THE TASK
Below are several records. Retype exactly those lines running from the one with "yellow brick B1:B3 level 2 -> none" through the one with "none -> black slope J12:J14 level 4 top 12", end lines included, and no others.

GIVEN RECORDS
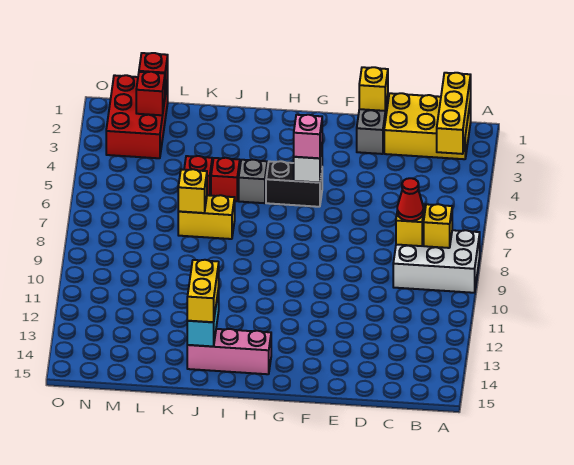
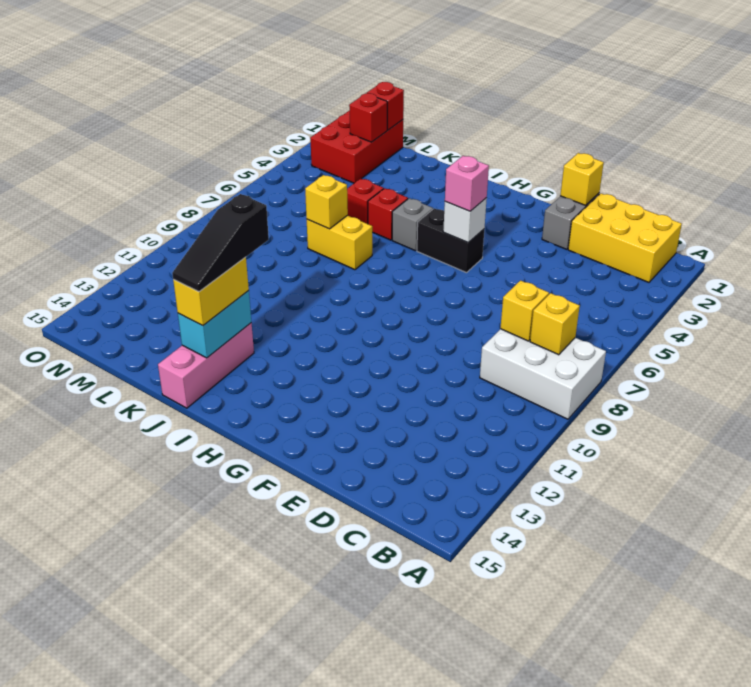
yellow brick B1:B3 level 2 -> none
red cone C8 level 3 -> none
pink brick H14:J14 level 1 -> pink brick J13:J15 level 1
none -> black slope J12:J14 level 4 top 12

---

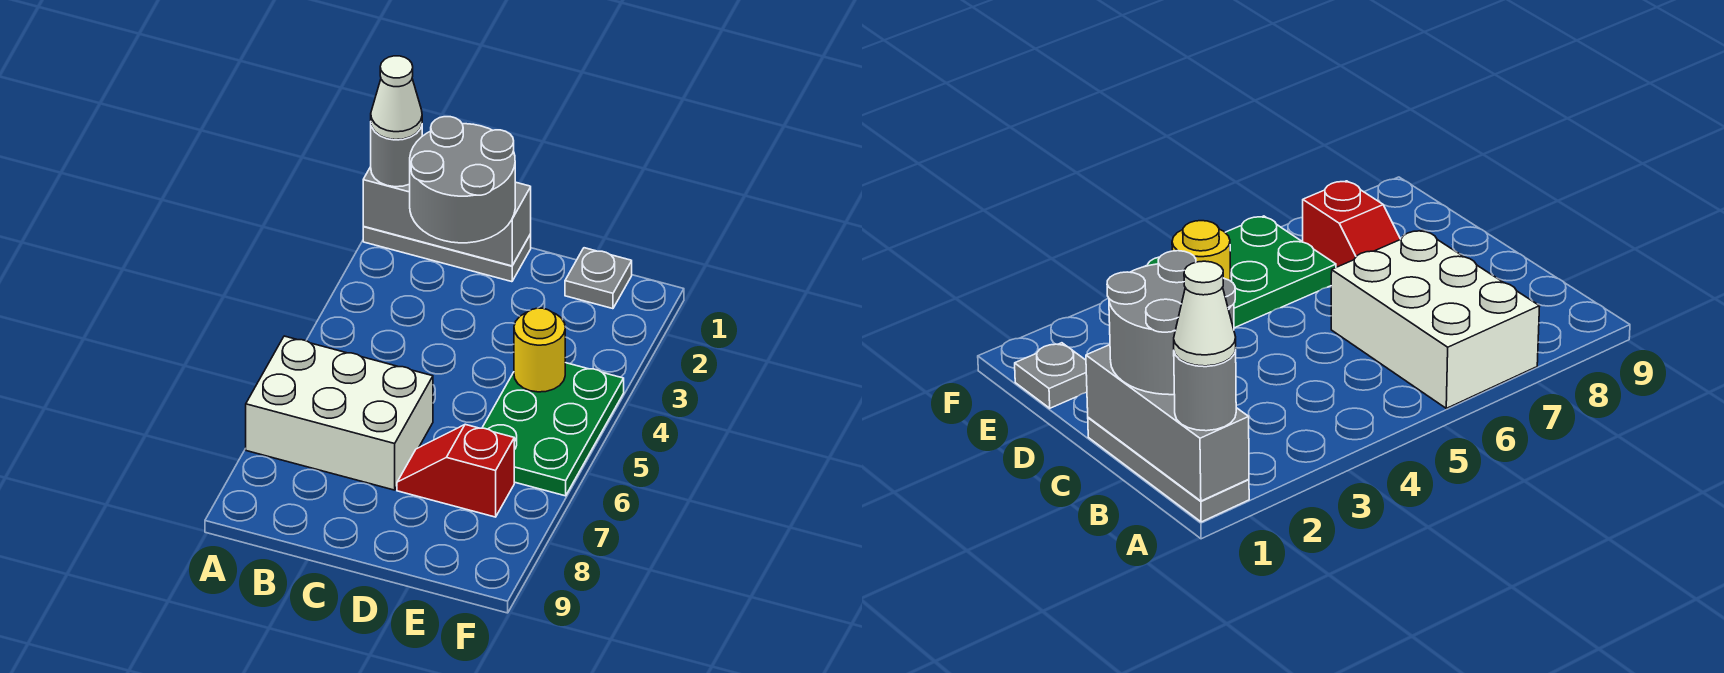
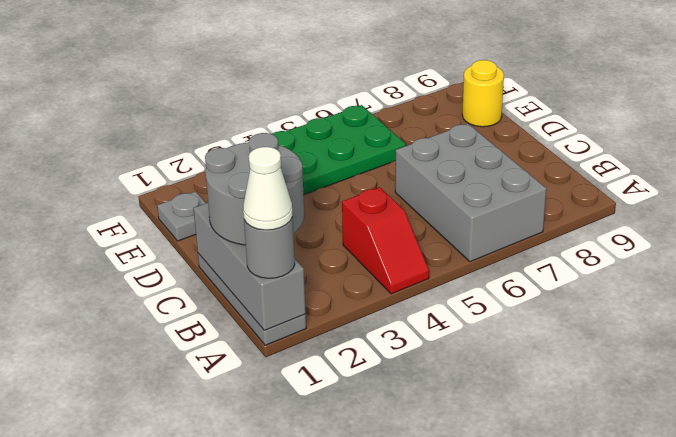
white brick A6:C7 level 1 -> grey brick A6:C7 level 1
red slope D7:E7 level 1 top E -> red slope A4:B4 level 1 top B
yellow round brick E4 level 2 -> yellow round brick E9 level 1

EXERCISE ANSWER
yellow brick B1:B3 level 2 -> none
red cone C8 level 3 -> none
pink brick H14:J14 level 1 -> pink brick J13:J15 level 1
none -> black slope J12:J14 level 4 top 12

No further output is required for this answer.